**GOAL OF THE EXERCISE:** With the line that contains "none -> sombrero (rojo) <244 541>" as the final line, return every line from the start of the data below exactly.

**DATASET ENTRIES:**
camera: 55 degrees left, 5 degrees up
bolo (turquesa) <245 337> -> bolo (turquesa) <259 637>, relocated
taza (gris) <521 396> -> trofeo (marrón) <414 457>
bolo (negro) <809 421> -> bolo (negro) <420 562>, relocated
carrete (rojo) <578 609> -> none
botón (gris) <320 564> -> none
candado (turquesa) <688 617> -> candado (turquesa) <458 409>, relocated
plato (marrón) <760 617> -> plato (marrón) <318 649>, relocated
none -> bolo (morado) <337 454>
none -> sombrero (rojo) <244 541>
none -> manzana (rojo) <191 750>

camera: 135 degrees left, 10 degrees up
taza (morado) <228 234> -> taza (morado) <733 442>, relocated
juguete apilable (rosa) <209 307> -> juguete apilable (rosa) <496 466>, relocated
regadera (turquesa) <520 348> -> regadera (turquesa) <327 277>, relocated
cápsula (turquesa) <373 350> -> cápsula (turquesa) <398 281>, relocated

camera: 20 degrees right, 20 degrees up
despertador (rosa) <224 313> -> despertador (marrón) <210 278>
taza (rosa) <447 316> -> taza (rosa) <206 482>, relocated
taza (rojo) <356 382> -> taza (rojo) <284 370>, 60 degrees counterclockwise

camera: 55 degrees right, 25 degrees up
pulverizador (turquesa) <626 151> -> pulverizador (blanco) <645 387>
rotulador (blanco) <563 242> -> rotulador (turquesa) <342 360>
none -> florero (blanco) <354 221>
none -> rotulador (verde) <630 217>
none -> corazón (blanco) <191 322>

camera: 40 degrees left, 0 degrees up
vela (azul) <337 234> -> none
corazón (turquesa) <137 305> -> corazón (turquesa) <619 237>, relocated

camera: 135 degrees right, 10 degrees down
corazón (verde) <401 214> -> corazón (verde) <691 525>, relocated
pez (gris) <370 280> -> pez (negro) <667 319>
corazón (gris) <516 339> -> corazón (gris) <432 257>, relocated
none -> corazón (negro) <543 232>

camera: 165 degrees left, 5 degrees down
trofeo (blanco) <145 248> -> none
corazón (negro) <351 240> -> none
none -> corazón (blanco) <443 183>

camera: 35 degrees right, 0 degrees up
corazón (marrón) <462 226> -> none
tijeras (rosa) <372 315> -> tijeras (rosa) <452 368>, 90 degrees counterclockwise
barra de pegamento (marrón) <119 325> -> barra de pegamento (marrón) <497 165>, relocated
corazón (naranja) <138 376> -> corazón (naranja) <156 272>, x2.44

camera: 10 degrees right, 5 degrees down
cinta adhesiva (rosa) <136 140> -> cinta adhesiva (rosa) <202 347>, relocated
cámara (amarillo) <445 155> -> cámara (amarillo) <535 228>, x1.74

**EXERCISE ANSWER:**
camera: 55 degrees left, 5 degrees up
bolo (turquesa) <245 337> -> bolo (turquesa) <259 637>, relocated
taza (gris) <521 396> -> trofeo (marrón) <414 457>
bolo (negro) <809 421> -> bolo (negro) <420 562>, relocated
carrete (rojo) <578 609> -> none
botón (gris) <320 564> -> none
candado (turquesa) <688 617> -> candado (turquesa) <458 409>, relocated
plato (marrón) <760 617> -> plato (marrón) <318 649>, relocated
none -> bolo (morado) <337 454>
none -> sombrero (rojo) <244 541>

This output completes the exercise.